-- START Data for this exercise --
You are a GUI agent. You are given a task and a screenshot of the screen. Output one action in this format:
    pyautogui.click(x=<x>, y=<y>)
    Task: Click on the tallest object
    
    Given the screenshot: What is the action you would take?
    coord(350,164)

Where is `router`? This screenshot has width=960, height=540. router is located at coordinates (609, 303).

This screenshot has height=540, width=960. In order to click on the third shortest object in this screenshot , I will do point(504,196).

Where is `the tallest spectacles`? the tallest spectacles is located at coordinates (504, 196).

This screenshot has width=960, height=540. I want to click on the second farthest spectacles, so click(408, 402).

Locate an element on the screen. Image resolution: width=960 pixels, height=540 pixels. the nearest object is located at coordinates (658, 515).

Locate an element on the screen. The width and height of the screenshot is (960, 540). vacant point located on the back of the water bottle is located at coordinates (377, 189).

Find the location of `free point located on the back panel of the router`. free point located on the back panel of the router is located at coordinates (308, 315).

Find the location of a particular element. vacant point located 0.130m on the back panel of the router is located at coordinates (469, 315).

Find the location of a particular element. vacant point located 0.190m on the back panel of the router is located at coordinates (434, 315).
-- END Data for this exercise --
-- START Data for this exercise --
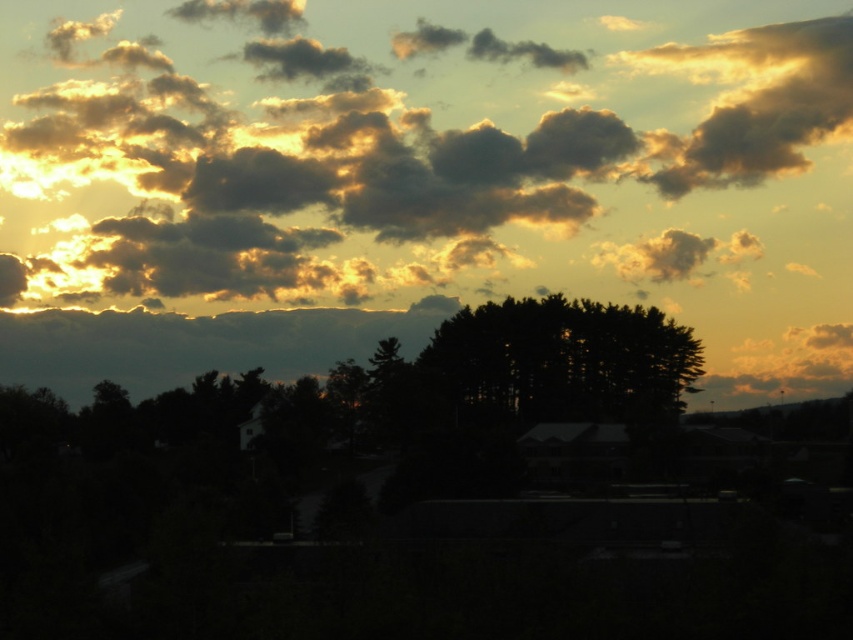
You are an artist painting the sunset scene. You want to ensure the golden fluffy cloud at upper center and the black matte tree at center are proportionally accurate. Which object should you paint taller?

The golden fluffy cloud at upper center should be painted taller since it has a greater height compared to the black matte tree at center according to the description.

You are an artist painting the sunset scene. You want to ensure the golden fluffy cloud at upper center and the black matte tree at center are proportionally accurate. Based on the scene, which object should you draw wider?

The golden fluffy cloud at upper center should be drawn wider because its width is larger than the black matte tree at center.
-- END Data for this exercise --
:: Instructions for the task ::
Copy out, unchanged, the lines from the line with "coordinates (504, 196)." to the line with "coordinates (469, 315).", including both of those lines.

:: Correct response ::
Where is `the tallest spectacles`? the tallest spectacles is located at coordinates (504, 196).

This screenshot has width=960, height=540. I want to click on the second farthest spectacles, so click(408, 402).

Locate an element on the screen. Image resolution: width=960 pixels, height=540 pixels. the nearest object is located at coordinates (658, 515).

Locate an element on the screen. The width and height of the screenshot is (960, 540). vacant point located on the back of the water bottle is located at coordinates (377, 189).

Find the location of `free point located on the back panel of the router`. free point located on the back panel of the router is located at coordinates (308, 315).

Find the location of a particular element. vacant point located 0.130m on the back panel of the router is located at coordinates (469, 315).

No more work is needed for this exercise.